DATA FOR THIS TASK -
▽
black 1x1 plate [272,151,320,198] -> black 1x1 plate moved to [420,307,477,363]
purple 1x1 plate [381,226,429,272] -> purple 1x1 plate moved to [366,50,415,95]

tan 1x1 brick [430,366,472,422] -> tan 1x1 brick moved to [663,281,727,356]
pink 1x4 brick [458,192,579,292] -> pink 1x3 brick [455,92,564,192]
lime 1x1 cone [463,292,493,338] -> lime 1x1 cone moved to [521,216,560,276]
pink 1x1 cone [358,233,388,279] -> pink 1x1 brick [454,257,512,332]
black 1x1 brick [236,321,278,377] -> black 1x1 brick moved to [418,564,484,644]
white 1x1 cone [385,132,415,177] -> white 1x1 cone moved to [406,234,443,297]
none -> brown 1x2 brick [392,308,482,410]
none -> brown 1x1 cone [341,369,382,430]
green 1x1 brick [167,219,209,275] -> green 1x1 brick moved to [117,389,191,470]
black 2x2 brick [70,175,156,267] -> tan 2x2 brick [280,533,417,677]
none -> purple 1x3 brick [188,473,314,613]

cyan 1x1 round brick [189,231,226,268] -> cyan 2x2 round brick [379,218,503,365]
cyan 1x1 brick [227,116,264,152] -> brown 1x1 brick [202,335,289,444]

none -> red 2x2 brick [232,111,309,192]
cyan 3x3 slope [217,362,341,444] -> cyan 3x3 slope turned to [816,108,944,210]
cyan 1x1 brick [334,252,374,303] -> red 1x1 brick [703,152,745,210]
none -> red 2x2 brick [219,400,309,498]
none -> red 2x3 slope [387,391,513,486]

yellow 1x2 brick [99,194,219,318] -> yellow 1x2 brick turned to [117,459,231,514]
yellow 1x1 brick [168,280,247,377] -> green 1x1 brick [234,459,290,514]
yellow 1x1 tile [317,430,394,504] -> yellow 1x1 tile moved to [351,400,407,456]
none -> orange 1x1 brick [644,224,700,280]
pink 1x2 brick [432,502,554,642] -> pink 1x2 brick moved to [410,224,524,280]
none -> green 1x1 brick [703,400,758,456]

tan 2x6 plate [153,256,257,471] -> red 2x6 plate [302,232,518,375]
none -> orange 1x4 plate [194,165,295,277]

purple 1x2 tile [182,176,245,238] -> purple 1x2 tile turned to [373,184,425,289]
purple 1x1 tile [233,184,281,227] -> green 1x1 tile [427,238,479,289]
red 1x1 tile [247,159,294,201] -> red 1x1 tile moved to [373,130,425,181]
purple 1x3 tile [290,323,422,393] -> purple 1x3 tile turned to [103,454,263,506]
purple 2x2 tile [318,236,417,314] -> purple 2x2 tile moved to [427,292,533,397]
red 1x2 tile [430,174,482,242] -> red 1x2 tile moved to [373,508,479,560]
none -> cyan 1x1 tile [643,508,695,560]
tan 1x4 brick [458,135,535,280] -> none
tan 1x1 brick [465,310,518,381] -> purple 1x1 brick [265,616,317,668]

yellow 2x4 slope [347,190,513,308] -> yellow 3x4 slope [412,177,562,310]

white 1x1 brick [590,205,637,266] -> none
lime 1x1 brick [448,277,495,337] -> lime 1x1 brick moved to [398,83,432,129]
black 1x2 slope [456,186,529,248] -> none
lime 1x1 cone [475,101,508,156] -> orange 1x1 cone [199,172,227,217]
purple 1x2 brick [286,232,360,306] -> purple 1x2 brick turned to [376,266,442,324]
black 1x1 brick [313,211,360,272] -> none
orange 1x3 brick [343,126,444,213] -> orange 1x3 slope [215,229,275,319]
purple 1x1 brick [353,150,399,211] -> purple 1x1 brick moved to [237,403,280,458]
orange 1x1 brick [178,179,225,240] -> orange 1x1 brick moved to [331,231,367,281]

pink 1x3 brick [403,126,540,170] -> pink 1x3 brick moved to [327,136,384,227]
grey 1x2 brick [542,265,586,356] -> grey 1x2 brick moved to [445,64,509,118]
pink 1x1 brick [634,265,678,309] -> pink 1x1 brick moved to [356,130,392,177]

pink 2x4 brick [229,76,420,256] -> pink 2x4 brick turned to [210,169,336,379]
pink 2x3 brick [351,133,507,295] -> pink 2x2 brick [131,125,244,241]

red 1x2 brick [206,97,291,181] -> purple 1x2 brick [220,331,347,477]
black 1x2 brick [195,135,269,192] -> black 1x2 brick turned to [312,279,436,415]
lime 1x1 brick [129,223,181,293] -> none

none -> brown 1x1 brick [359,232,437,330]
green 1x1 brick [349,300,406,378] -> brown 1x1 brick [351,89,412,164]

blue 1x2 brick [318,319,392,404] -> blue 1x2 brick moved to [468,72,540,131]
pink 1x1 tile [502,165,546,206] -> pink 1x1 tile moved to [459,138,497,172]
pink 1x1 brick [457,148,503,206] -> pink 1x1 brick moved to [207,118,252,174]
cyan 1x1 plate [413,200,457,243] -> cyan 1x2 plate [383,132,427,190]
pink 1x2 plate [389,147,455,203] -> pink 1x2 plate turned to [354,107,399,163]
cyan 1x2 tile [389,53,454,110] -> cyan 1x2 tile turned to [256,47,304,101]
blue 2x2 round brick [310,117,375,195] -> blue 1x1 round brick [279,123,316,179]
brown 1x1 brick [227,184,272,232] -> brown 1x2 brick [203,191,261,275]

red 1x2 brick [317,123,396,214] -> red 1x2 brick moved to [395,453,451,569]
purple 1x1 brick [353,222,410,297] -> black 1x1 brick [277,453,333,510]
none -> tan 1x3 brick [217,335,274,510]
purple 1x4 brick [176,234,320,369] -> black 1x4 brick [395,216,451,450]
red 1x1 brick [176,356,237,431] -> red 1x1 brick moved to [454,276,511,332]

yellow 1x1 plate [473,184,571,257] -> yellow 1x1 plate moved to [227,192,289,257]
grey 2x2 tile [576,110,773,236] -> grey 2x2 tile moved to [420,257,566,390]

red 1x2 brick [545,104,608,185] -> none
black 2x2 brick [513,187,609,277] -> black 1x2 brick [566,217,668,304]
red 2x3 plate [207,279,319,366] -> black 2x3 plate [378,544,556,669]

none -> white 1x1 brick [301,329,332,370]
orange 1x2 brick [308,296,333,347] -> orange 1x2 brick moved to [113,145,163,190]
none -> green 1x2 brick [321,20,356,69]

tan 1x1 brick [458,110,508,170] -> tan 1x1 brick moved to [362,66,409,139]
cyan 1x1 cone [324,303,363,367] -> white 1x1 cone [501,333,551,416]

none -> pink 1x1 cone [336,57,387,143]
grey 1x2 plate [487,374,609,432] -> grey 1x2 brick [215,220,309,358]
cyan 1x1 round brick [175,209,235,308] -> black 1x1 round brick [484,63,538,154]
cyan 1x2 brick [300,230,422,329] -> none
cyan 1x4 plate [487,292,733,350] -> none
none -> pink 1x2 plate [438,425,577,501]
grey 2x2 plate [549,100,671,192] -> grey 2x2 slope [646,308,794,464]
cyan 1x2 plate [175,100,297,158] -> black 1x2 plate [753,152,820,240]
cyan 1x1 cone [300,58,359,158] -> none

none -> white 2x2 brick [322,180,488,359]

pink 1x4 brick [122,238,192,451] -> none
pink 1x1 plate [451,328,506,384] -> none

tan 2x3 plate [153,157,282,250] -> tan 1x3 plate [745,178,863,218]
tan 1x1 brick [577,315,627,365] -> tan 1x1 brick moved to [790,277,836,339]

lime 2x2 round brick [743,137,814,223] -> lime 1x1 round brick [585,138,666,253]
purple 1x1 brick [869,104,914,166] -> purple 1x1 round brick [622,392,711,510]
△
EXERCISE PROMPT - Determine the number of lines in the entries that hold "grey". Reply with that number only.

WRITTEN REPLY - 4